» Written problem
Collect every line of the data that contains the string "acciaccatura". Treat uppercase and lowercase as different.

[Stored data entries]
- - -
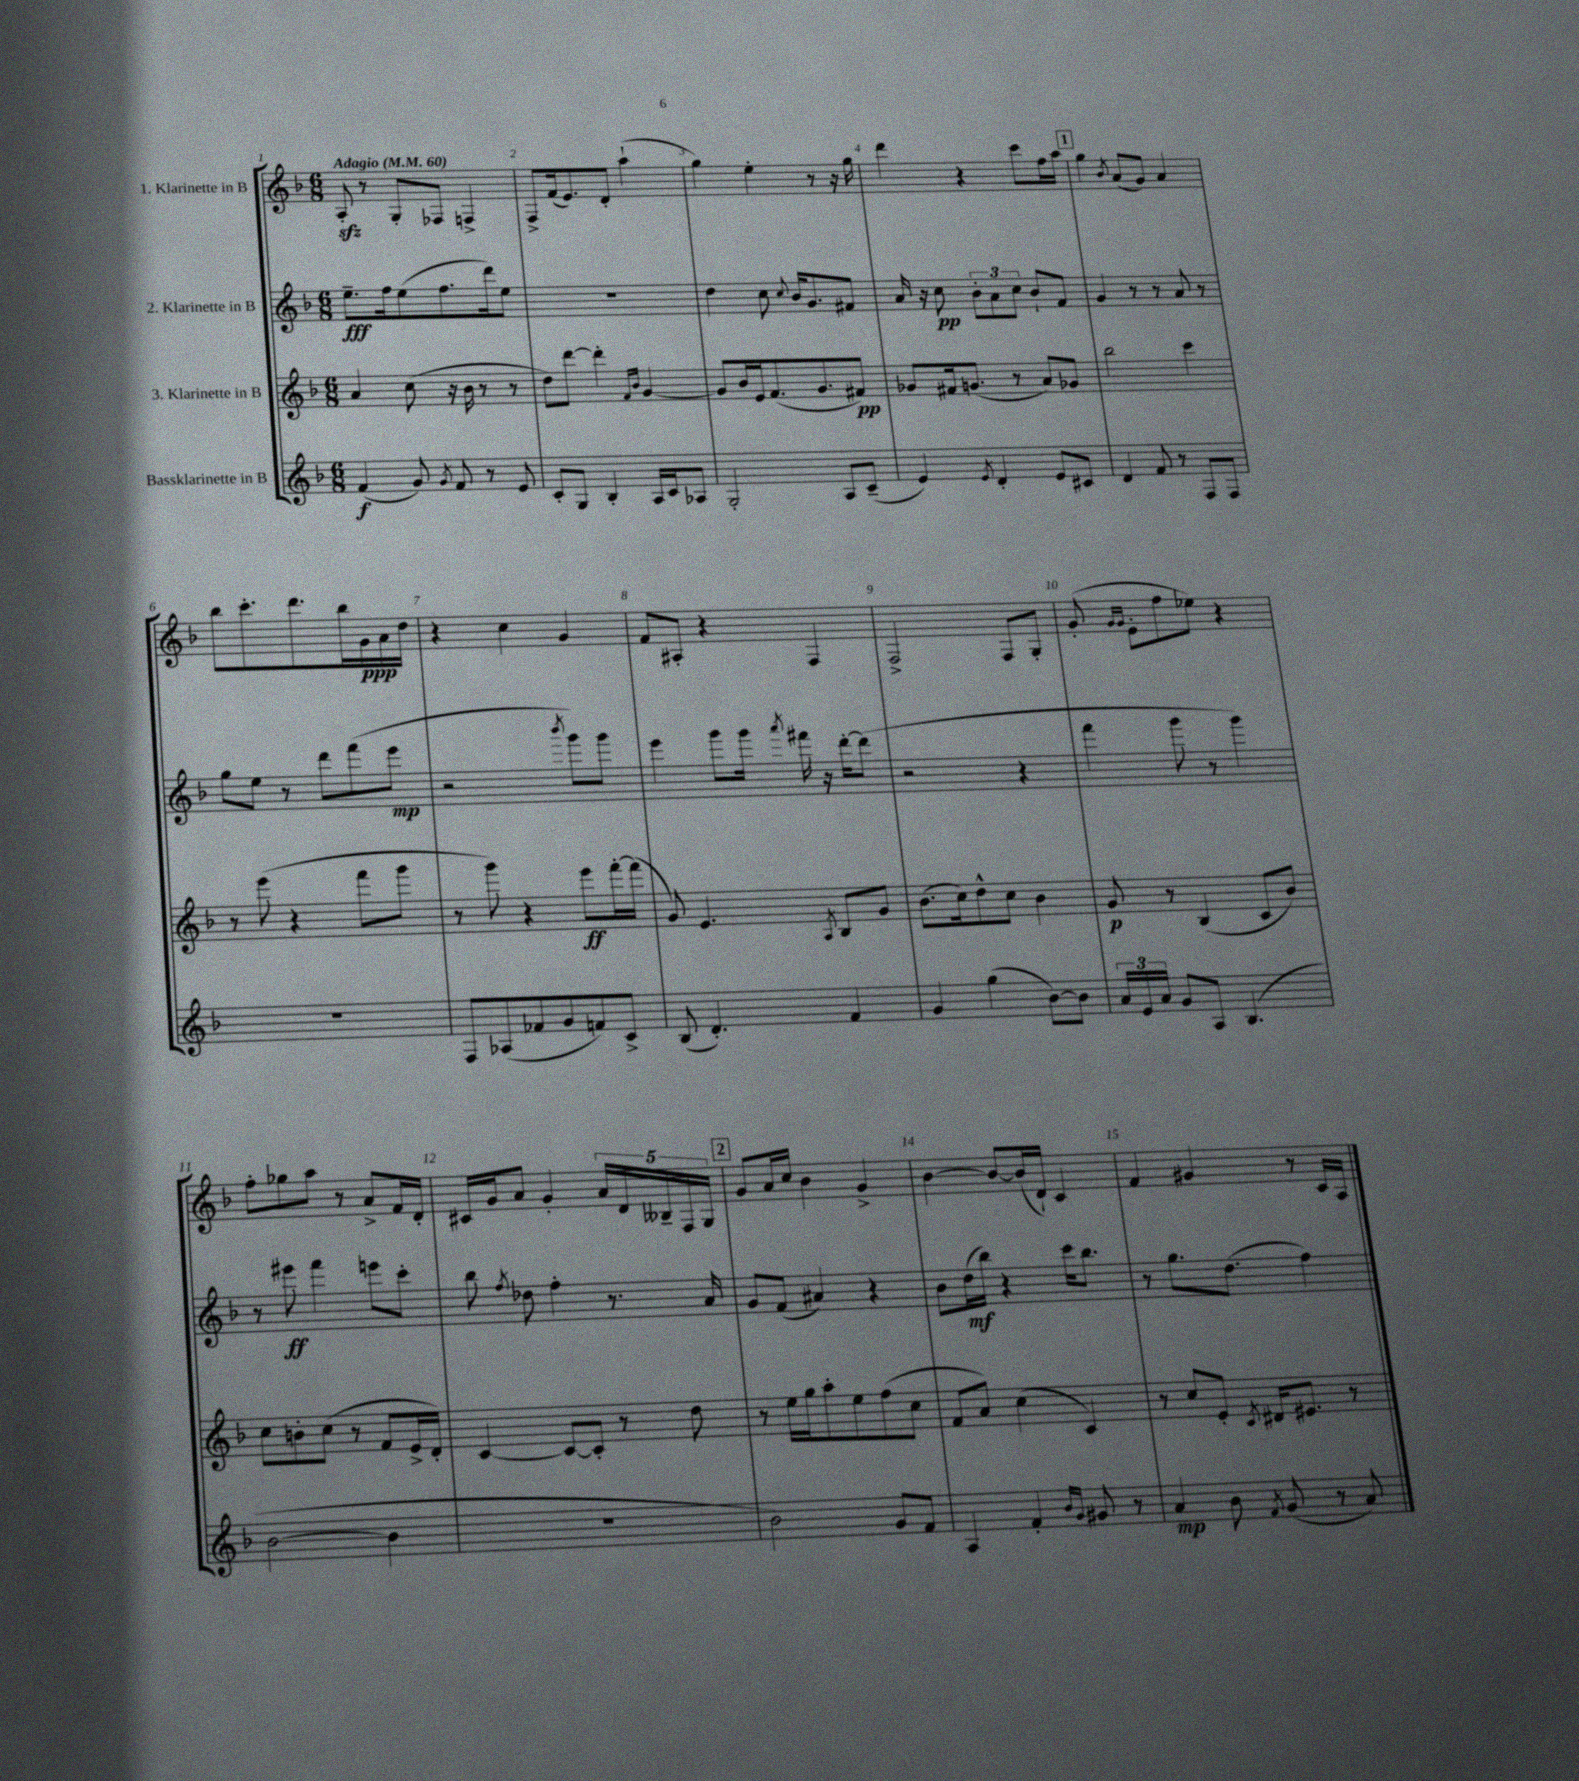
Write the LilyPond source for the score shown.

<<
\new StaffGroup <<
\new Staff = "s0" \with { instrumentName = "1. Klarinette in B" } {
    \clef treble \key f \major \numericTimeSignature \time 6/8 \tempo "Adagio" 4 = 60
    \autoBeamOff a8-.\sfz r8 g8[-. fes8] f4-> |
    f8[-> f'16( e'8.) d'8]-. a''4-!( |
    g''4) e''4-. r8 r16 g''16 |
    d'''4 r4 c'''8[ f''16 a''16] |
    \mark \markup { \box "1" } g''4 \acciaccatura { bes'8 } a'8[( g'8]) a'4 |
    bes''8[ c'''8.-. d'''8. bes''16 g'16\ppp a'16 d''16] |
    r4 c''4 g'4 |
    f'8[ ais8]-. r4 f4 |
    f2-> f8[ g8]-. |
    g'8-.( \grace { g'16[ g'16] } e'8[-. f''8 ees''8]) r4 |
    f''8[-. ges''8 a''8] r8 a'8[-> f'16 d'16]-. |
    cis'16[ g'16 a'8] g'4-. \tuplet 5/4 { a'16[ d'16 beses16-- f16 g16] } |
    \mark \markup { \box "2" } g'8[ a'16 c''16] bes'4 g'4-> |
    bes'4~ bes'8[~ bes'16( d'16]-!) c'4 |
    f'4 gis'4 r8 c'16[ a16] \bar "|." |
}
\new Staff = "s1" \with { instrumentName = "2. Klarinette in B" } {
    \clef treble \key f \major \numericTimeSignature \time 6/8
    \autoBeamOff e''8.[--\fff f''16 e''8( f''8. d'''16) e''8] |
    R2. |
    d''4 c''8 \appoggiatura { c''8 } bes'16[ g'8. fis'8] |
    a'16 r16 c''8\pp \tuplet 3/2 { bes'8[-. a'8 c''8] } bes'8[-! f'8] |
    \mark \markup { \box "1" } g'4 r8 r8 a'8 r8 |
    g''8[ e''8] r8 d'''8[ f'''8( e'''8]\mp |
    r2 \acciaccatura { bes'''8 } g'''8[) g'''8] |
    e'''4 g'''8[ g'''16] \acciaccatura { a'''8 } fis'''16 r16 d'''16[~-. d'''8]( |
    r2 r4 |
    f'''4 g'''8 r8 g'''4) |
    r8 eis'''8\ff f'''4 e'''8[ c'''8]-. |
    bes''8 \acciaccatura { f''8 } des''8 f''4-. r8. a'16 |
    \mark \markup { \box "2" } g'8[ f'8]( ais'4) r4 |
    bes'8[ d''16\mf( bes''16]) r4 c'''16[ bes''8.] |
    r8 g''8.[ d''8.]( f''4) \bar "|." |
}
\new Staff = "s2" \with { instrumentName = "3. Klarinette in B" } {
    \clef treble \key f \major \numericTimeSignature \time 6/8
    \autoBeamOff a'4 c''8( r16 bes'16 r8 r8 |
    d''8[) d'''8]~ d'''4-. \grace { f'16[ bes'16] } g'4~ |
    g'8[ bes'16 e'16 f'8.( g'8. fis'8]\pp) |
    ges'8[ fis'16 g'8.]( r8 a'8[) ges'8] |
    \mark \markup { \box "1" } bes''2 c'''4 |
    r8 e'''8( r4 f'''8[ g'''8] |
    r8 g'''8) r4 e'''8[\ff f'''16~-. f'''16]( |
    g'8) e'4. \acciaccatura { a8 } bes8[ g'8] |
    bes'8.[( c''16) d''8-^ c''8] bes'4 |
    g'8\p r8 bes4( c'8[ bes'8]) |
    c''8[ b'8-. c''8]( r8 f'8[ e'16-> d'16]-.) |
    c'4~ c'8[~ c'8]-. r8 d''8 |
    \mark \markup { \box "2" } r8 e''16[ g''16 a''8-. e''8 f''8( c''8] |
    f'8[ a'8]) c''4( c'4) |
    r8 c''8[ e'8]-. \acciaccatura { c'8 } dis'16[ eis'8.] r8 \bar "|." |
}
\new Staff = "s3" \with { instrumentName = "Bassklarinette in B" } {
    \clef treble \key f \major \numericTimeSignature \time 6/8
    \autoBeamOff f'4\f( g'8) \acciaccatura { g'8 } f'8 r8 e'8 |
    c'8[-. g8] bes4-. a16[ c'16 aes8] |
    g2-. a8[ c'8]--( |
    e'4) \acciaccatura { e'8 } d'4-. e'8[ cis'8] |
    \mark \markup { \box "1" } d'4 f'8 r8 f8[ f8] |
    R2. |
    f8[ aes8( fes'8 g'8 f'8) c'8]-> |
    bes8( d'4.-.) f'4 |
    g'4 g''4( bes'8[~) bes'8] |
    \tuplet 3/2 { a'16[ e'16 a'16] } g'8[ a8] bes4.( |
    bes'2~ bes'4 |
    R2. |
    \mark \markup { \box "2" } bes'2) g'8[ f'8] |
    a4 f'4-. \grace { bes'16[ g'16] } gis'8 r8 |
    a'4\mp bes'8 \acciaccatura { f'8 } g'8( r8 a'8) \bar "|." |
}
>>
>>
\layout { \context { \Score \override BarNumber.break-visibility = ##(#f #t #t) barNumberVisibility = #all-bar-numbers-visible } }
- - -
» Answer to this problem
    \mark \markup { \box "1" } g''4 \acciaccatura { bes'8 } a'8[( g'8]) a'4 |
    r2 \acciaccatura { bes'''8 } g'''8[) g'''8] |
    e'''4 g'''8[ g'''16] \acciaccatura { a'''8 } fis'''16 r16 d'''16[~-. d'''8]( |
    bes''8 \acciaccatura { f''8 } des''8 f''4-. r8. a'16 |
    g'8) e'4. \acciaccatura { a8 } bes8[ g'8] |
    r8 c''8[ e'8]-. \acciaccatura { c'8 } dis'16[ eis'8.] r8 \bar "|." |
    \autoBeamOff f'4\f( g'8) \acciaccatura { g'8 } f'8 r8 e'8 |
    e'4) \acciaccatura { e'8 } d'4-. e'8[ cis'8] |
    a'4\mp bes'8 \acciaccatura { f'8 } g'8( r8 a'8) \bar "|." |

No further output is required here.